> TASK DETAILS: Within the listing that follows, reproduce exactly the lines starting at the line with "black watering can: 0 -> 5" and ending at the line with "red rocket: 1 -> 2", inclusive, and only those. Pictures are dropped.

> SUPPLIED DATA:
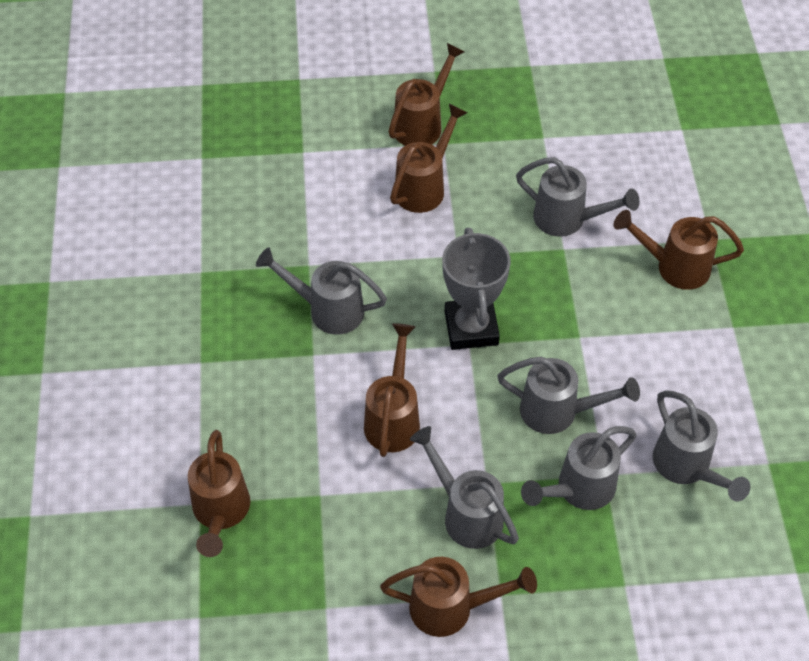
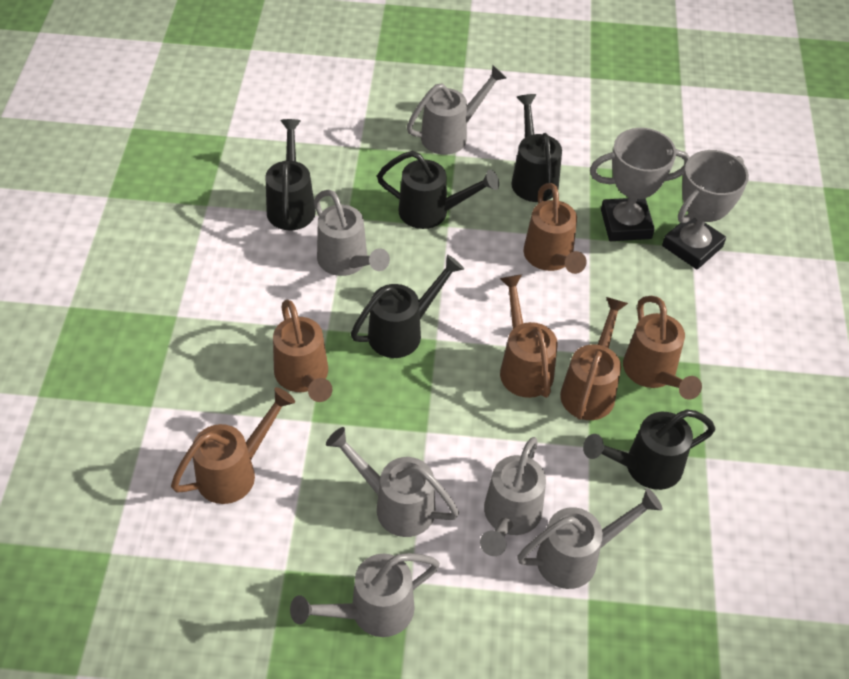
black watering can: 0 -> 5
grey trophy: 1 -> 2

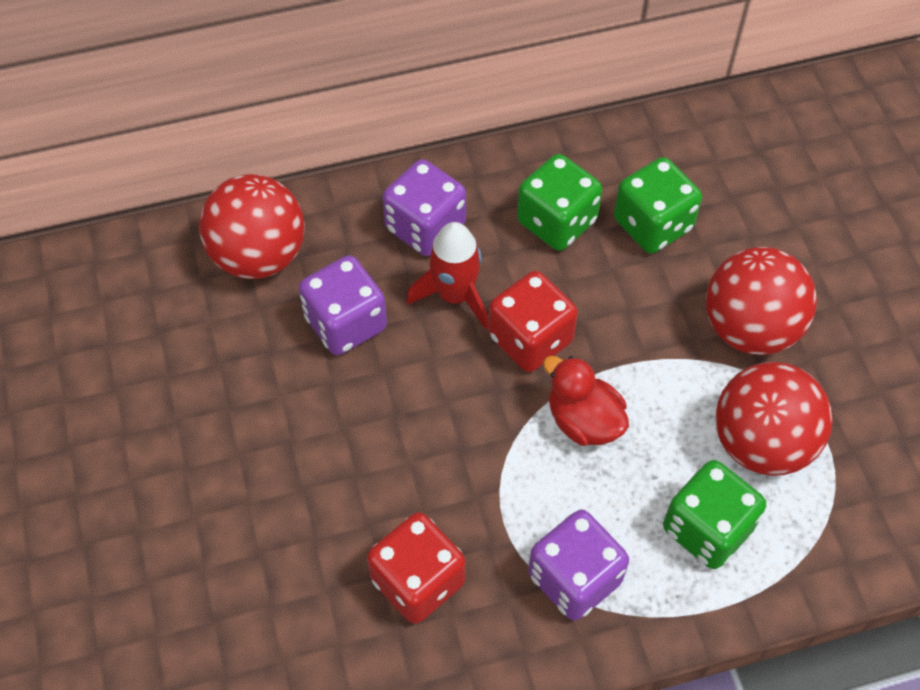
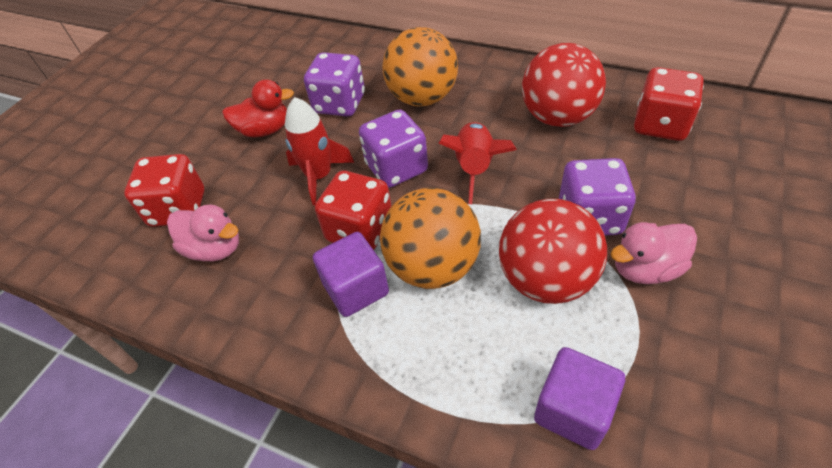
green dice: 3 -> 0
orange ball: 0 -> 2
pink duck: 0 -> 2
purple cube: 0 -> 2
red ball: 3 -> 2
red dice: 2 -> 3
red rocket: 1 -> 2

* * *

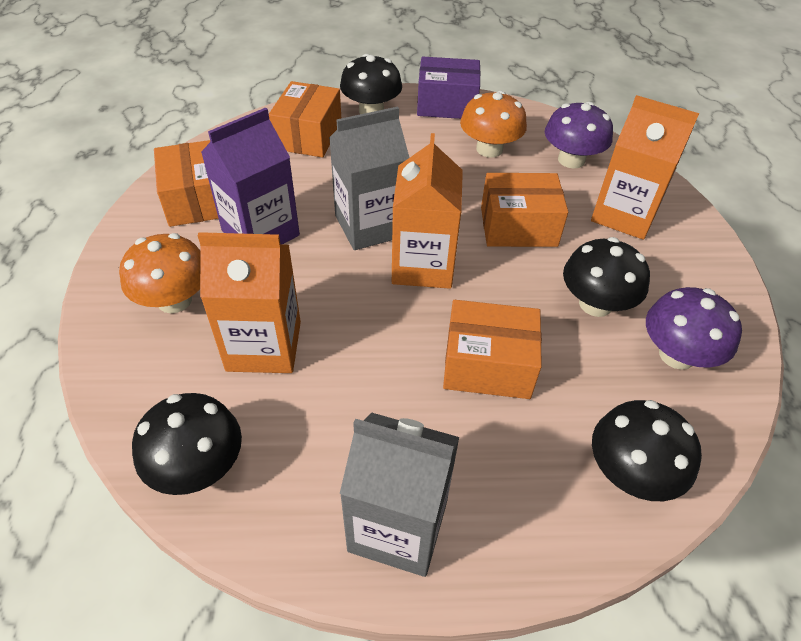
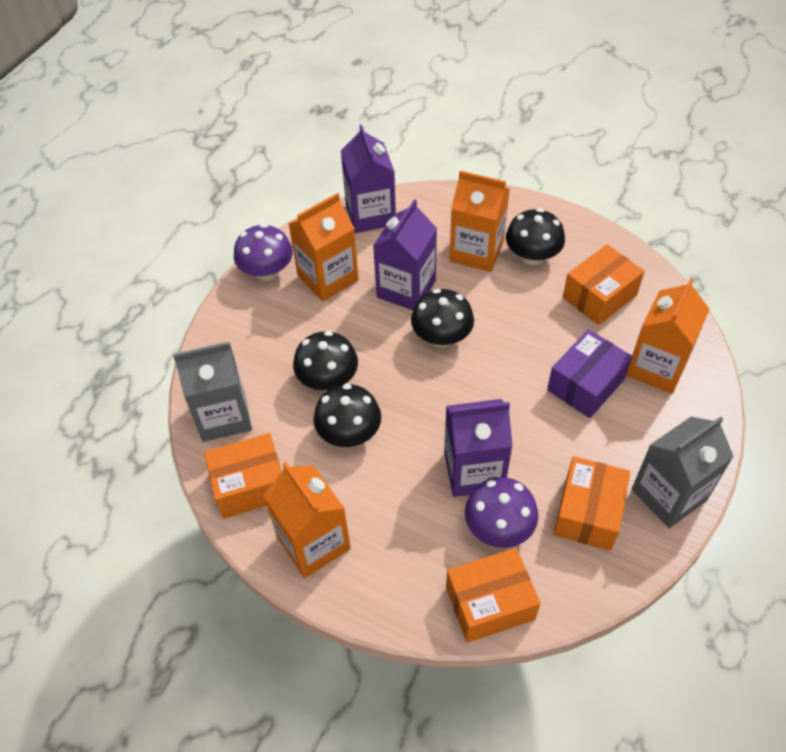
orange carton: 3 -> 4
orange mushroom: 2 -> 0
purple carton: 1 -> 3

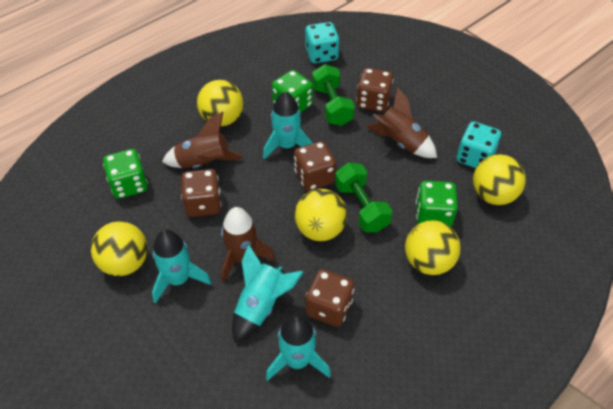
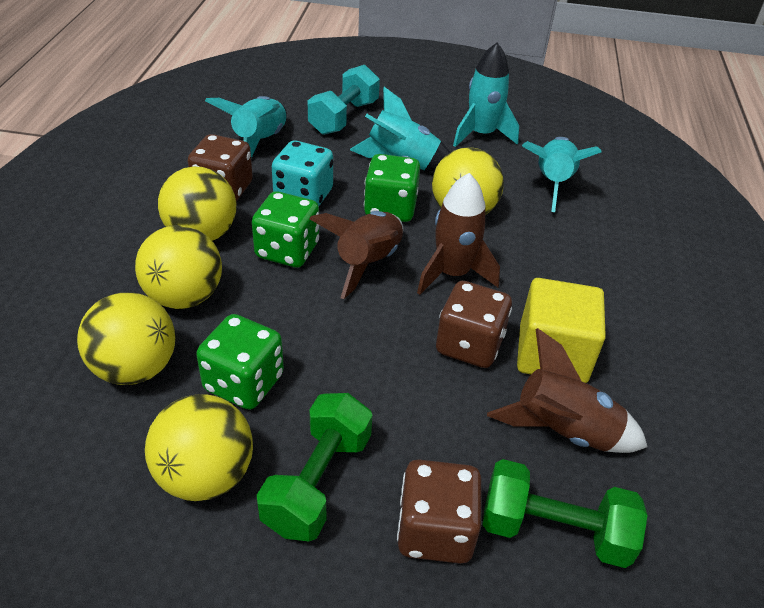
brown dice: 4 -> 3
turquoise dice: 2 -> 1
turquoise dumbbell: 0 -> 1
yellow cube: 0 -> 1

---

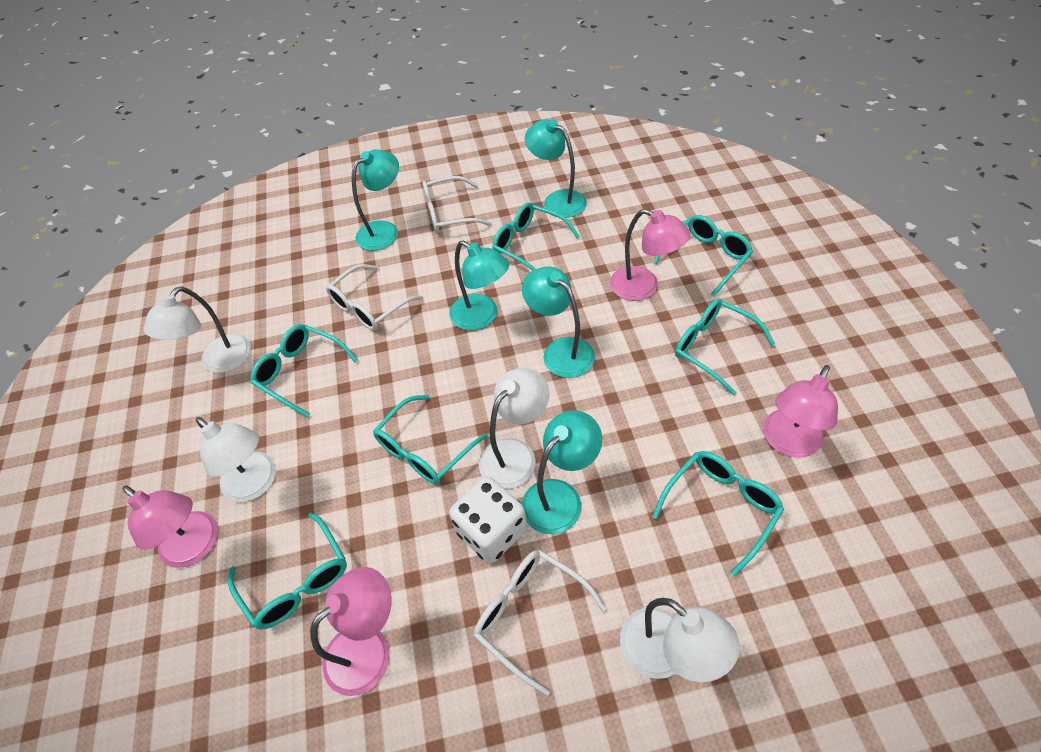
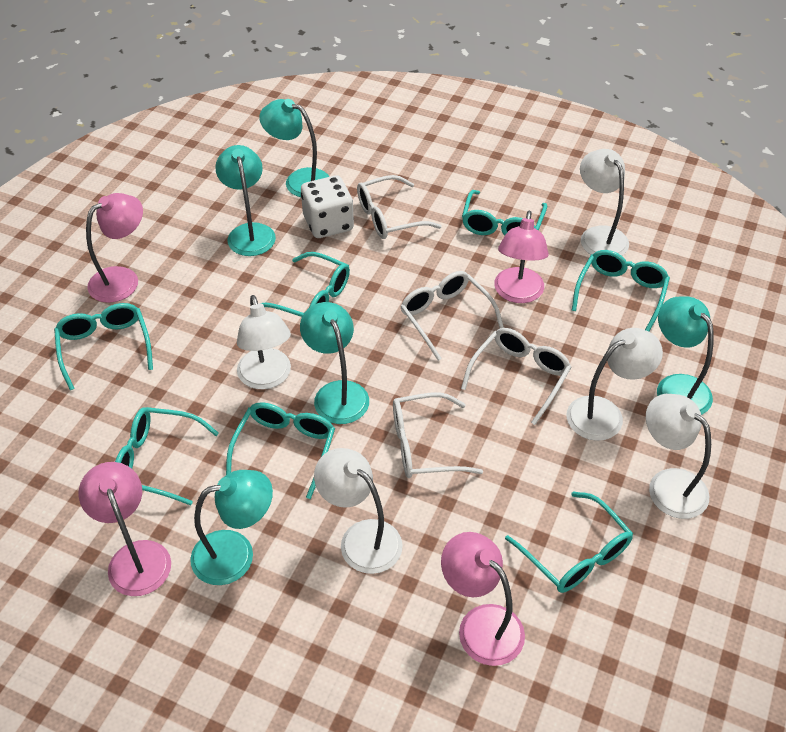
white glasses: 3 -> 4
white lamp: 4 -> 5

> WRITTEN ANSWER:
black watering can: 0 -> 5
grey trophy: 1 -> 2

green dice: 3 -> 0
orange ball: 0 -> 2
pink duck: 0 -> 2
purple cube: 0 -> 2
red ball: 3 -> 2
red dice: 2 -> 3
red rocket: 1 -> 2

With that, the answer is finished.